__RAW DATA__.

- - -

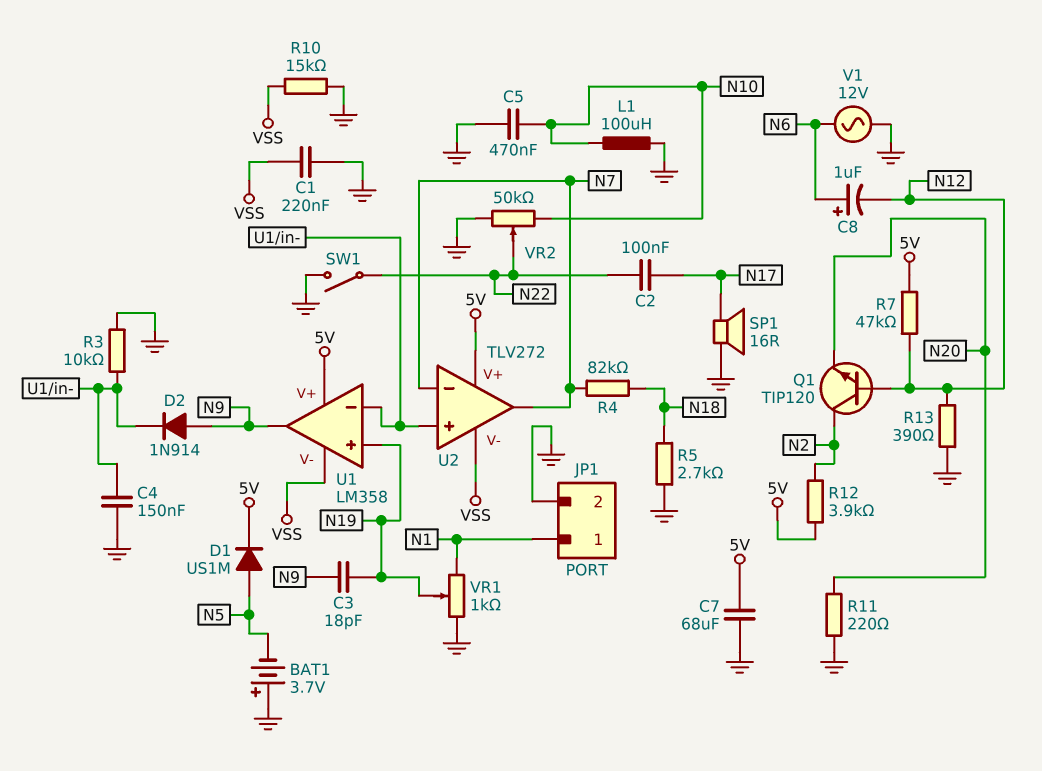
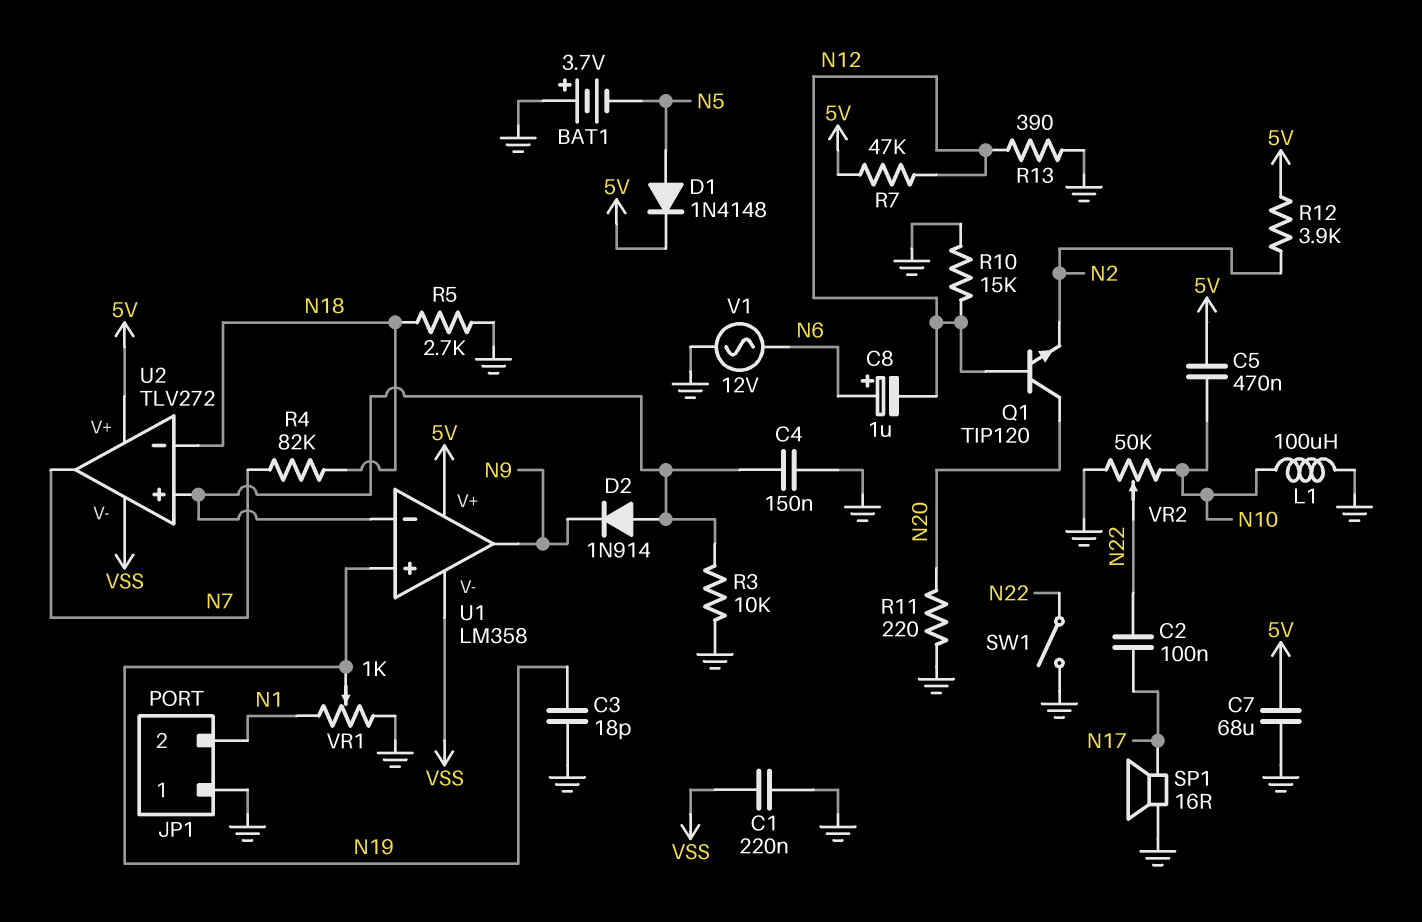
C3: 18pF (N9, N19) -> 18pF (GND, N19)
C5: 470nF (GND, N10) -> 470nF (5V, N10)
D1: diode US1M (A N5, K 5V) -> diode 1N4148 (A N5, K 5V)
D2: diode 1N914 (A N9, K U1/in-) -> diode 1N914 (A U1/in-, K N9)
JP1 pin 1: N1 -> GND
JP1 pin 2: GND -> N1
Q1: NPN TIP120 (B N12, C N2, E N20) -> NPN TIP120 (B N12, C N20, E N2)
R10: 15k (GND, VSS) -> 15k (GND, N12)
U2 pin in-: N7 -> N18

- - -

__ACTION ITEM__.
Within the records above, each line containing "diode" is to be returned.

__RESULT FOR THIS TASK__.
D1: diode US1M (A N5, K 5V) -> diode 1N4148 (A N5, K 5V)
D2: diode 1N914 (A N9, K U1/in-) -> diode 1N914 (A U1/in-, K N9)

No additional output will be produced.